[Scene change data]
[Start of Attachment]
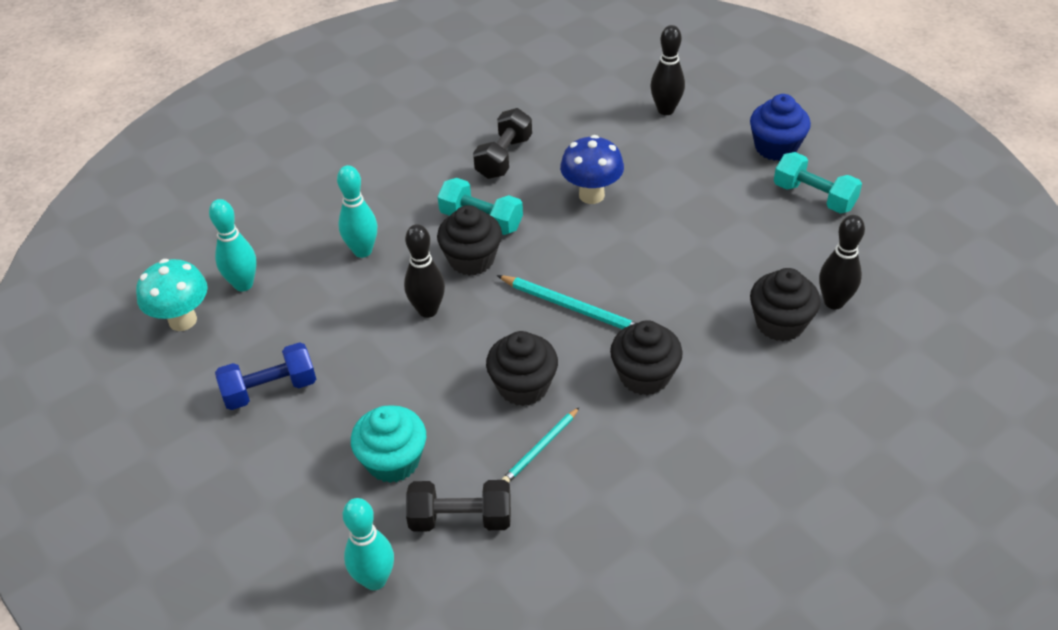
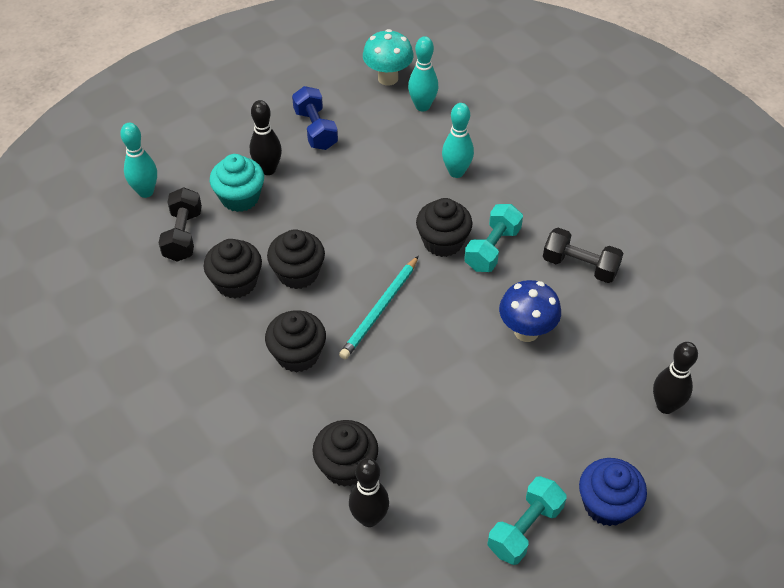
camera: 90 degrees right, 5 degrees up
black bowling pin [404,224,445,318] -> black bowling pin moved to [250,100,282,175]
turquoise pencil [501,407,580,483] -> black cupcake [204,239,262,298]

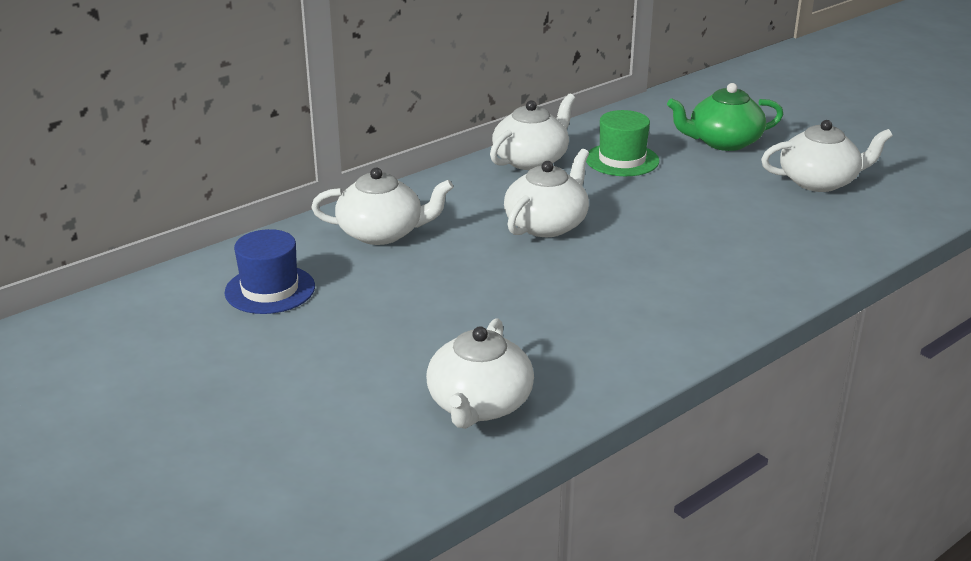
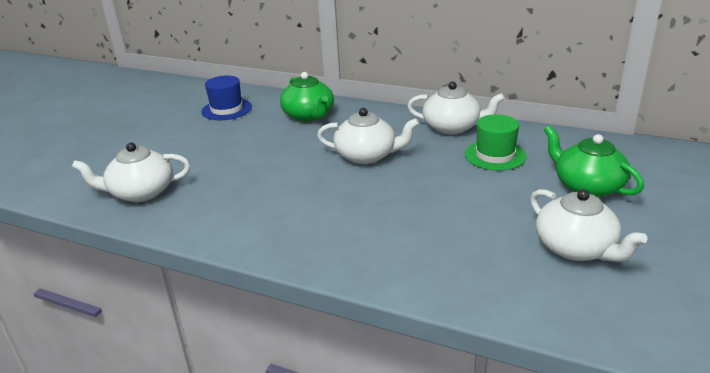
camera: 65 degrees right, 0 degrees up
white teapot [311,168,453,245] -> green teapot [280,72,334,122]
[End of Attachment]
Assigned task: Going through the records above line by line, count those that hold the word "right", and answer with the number only.

Task output: 2